▶ **ASSIGNMENT**
Start at the line that contains "none -> cyan cone D10 level 2" in the listing below and extract every line through the last, exactly; leave pictures out.

▶ **DATA SECTION**
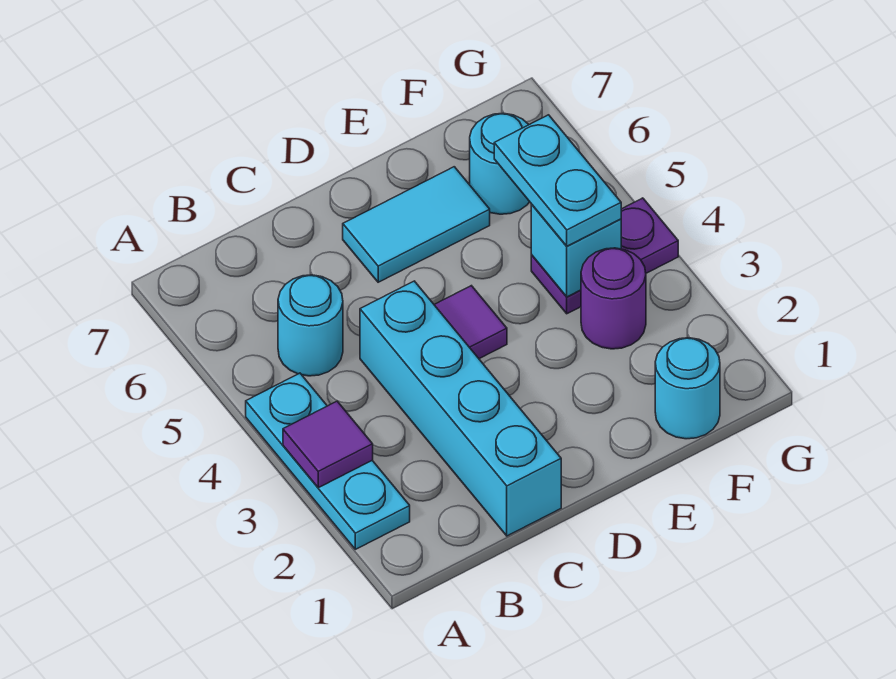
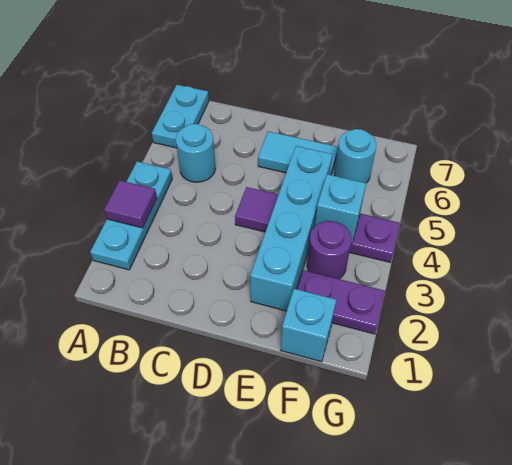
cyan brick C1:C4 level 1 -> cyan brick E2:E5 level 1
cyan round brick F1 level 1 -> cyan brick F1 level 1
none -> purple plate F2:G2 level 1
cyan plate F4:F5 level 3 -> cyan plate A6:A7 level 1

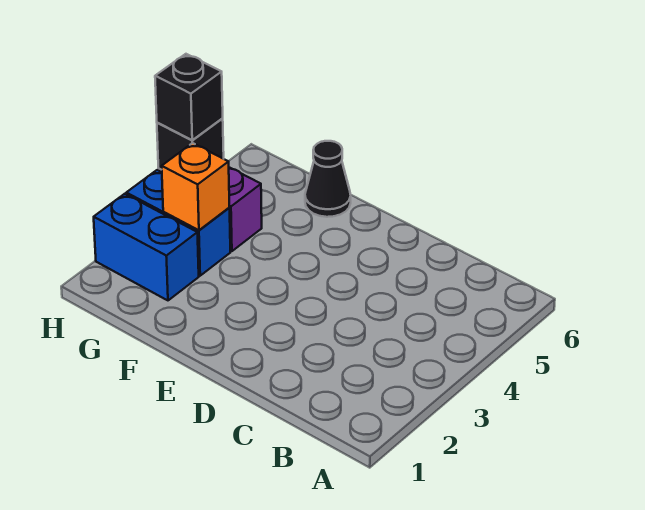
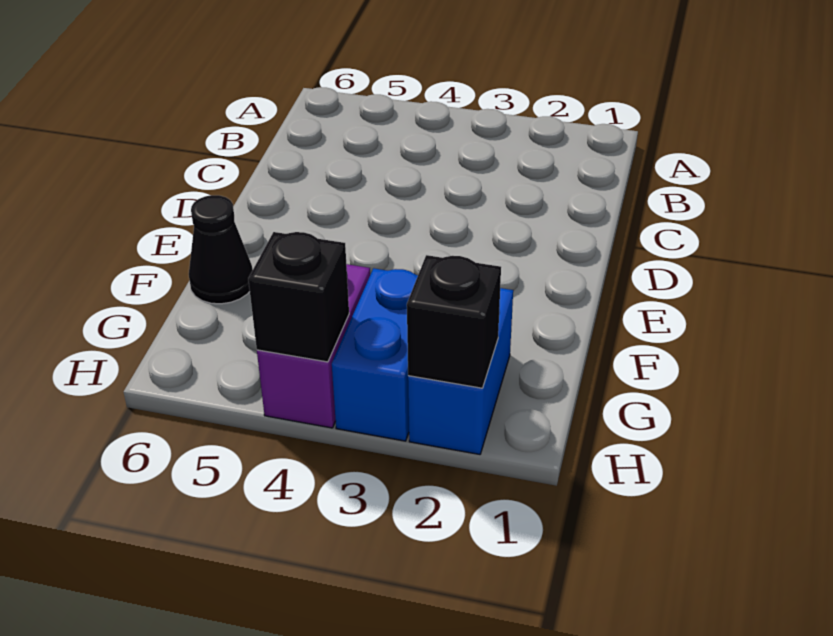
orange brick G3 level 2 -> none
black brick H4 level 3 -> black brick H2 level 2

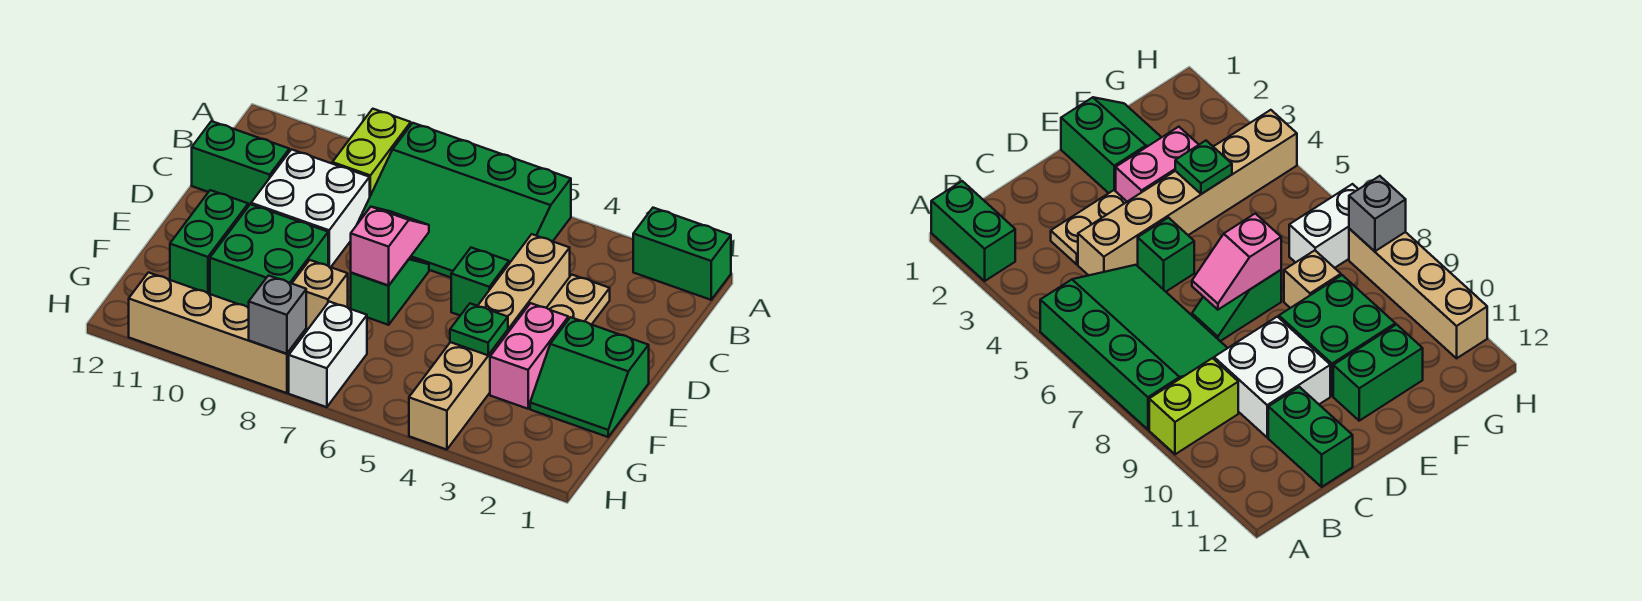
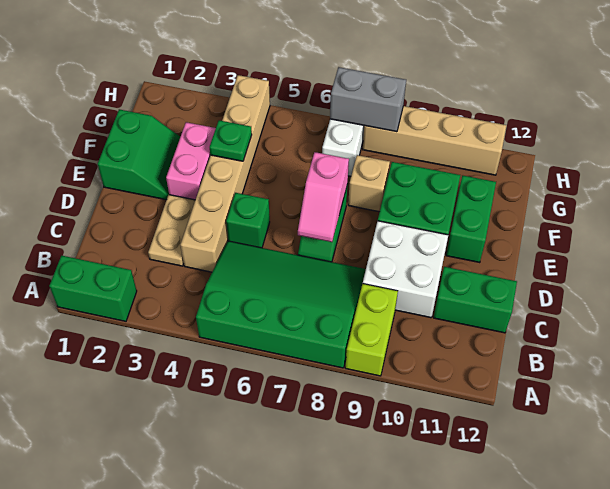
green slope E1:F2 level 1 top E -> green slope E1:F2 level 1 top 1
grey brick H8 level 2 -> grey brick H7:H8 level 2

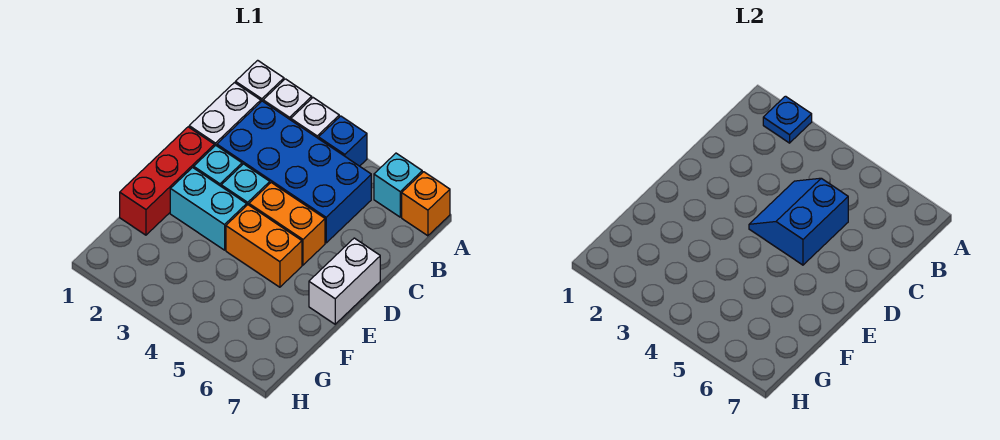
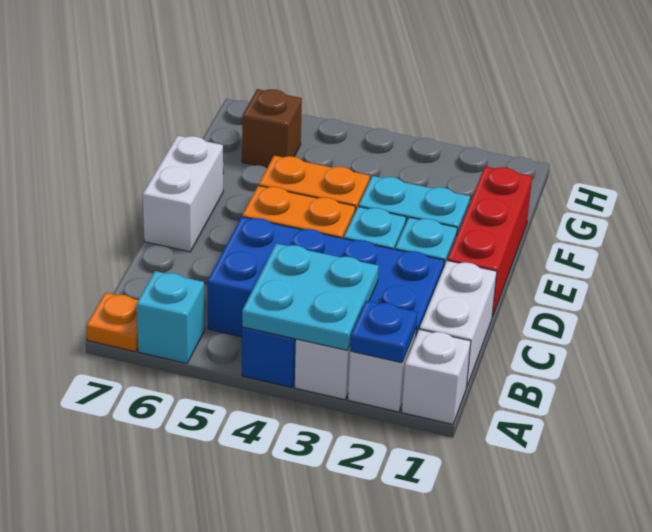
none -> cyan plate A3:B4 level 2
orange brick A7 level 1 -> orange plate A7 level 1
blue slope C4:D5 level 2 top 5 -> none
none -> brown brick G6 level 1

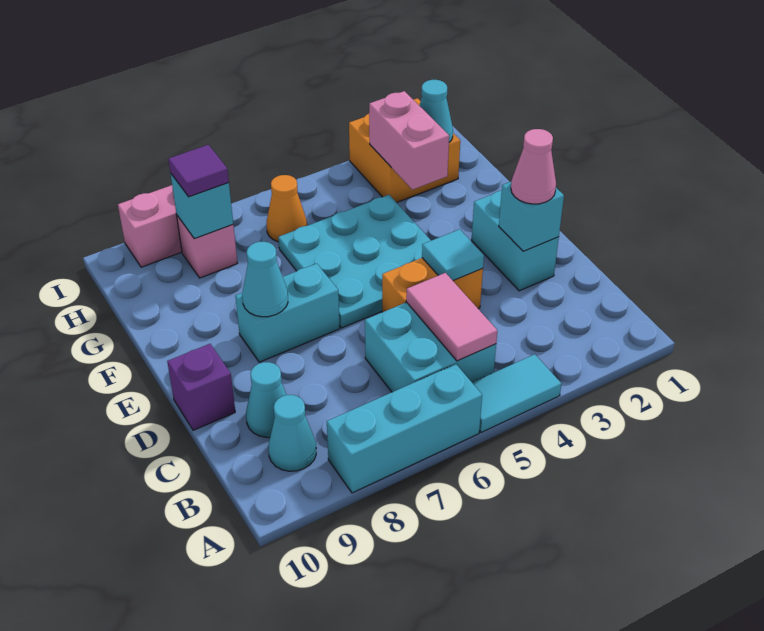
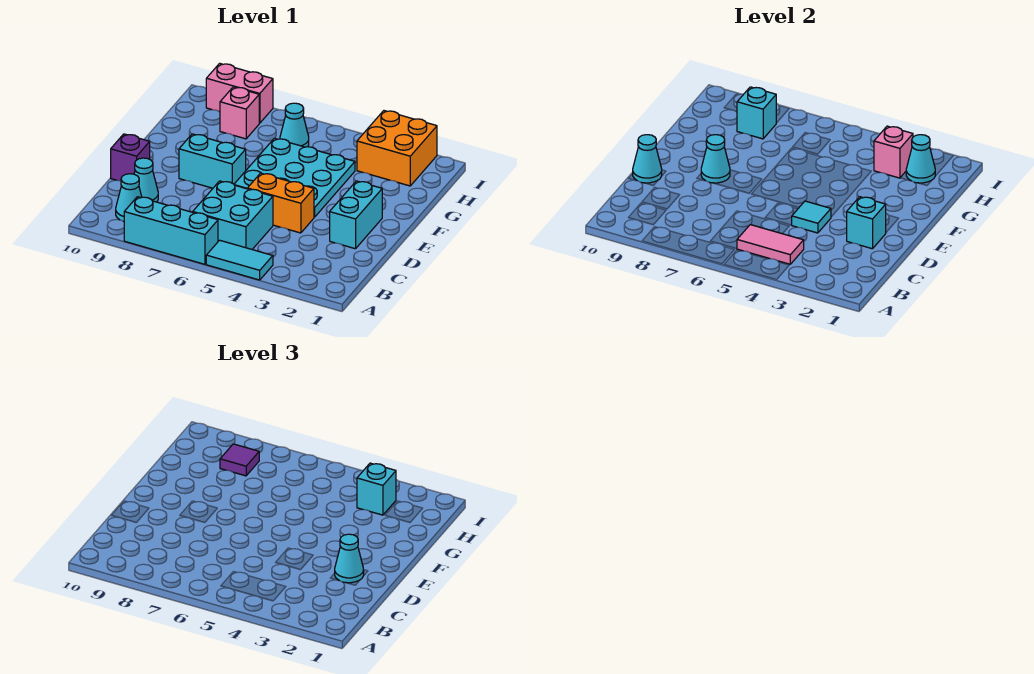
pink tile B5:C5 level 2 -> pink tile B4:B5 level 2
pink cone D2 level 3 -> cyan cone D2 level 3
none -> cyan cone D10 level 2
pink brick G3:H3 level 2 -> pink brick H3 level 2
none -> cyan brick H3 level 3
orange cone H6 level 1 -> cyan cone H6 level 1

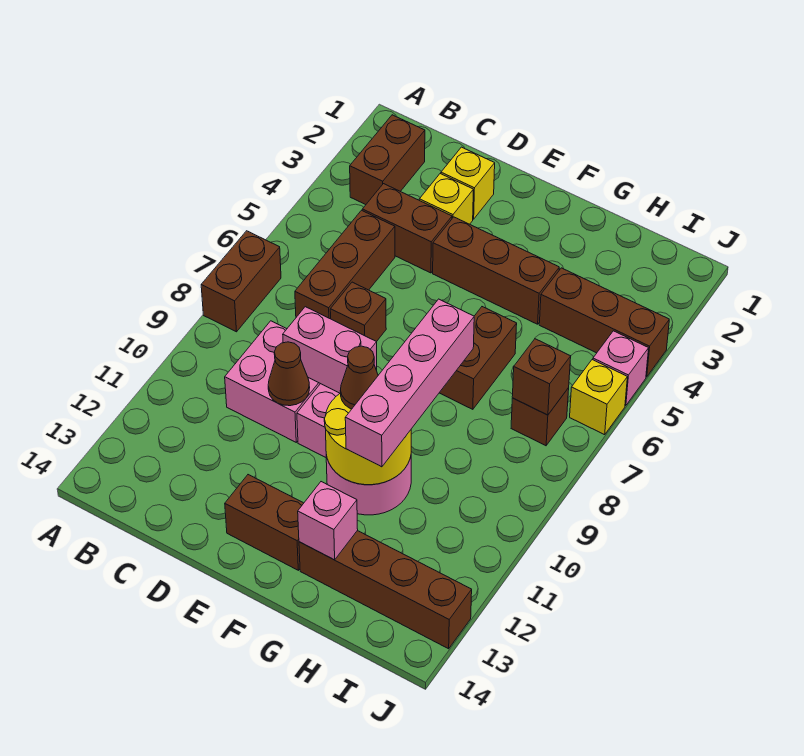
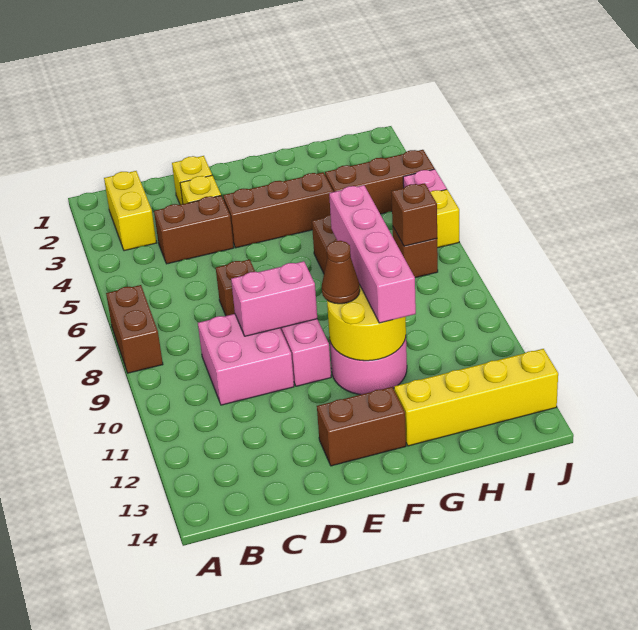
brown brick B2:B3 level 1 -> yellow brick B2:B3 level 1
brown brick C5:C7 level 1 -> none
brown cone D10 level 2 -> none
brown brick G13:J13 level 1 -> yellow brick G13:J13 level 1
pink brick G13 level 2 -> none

▶ **RESPONSE AREA**
none -> cyan cone D10 level 2
pink brick G3:H3 level 2 -> pink brick H3 level 2
none -> cyan brick H3 level 3
orange cone H6 level 1 -> cyan cone H6 level 1

brown brick B2:B3 level 1 -> yellow brick B2:B3 level 1
brown brick C5:C7 level 1 -> none
brown cone D10 level 2 -> none
brown brick G13:J13 level 1 -> yellow brick G13:J13 level 1
pink brick G13 level 2 -> none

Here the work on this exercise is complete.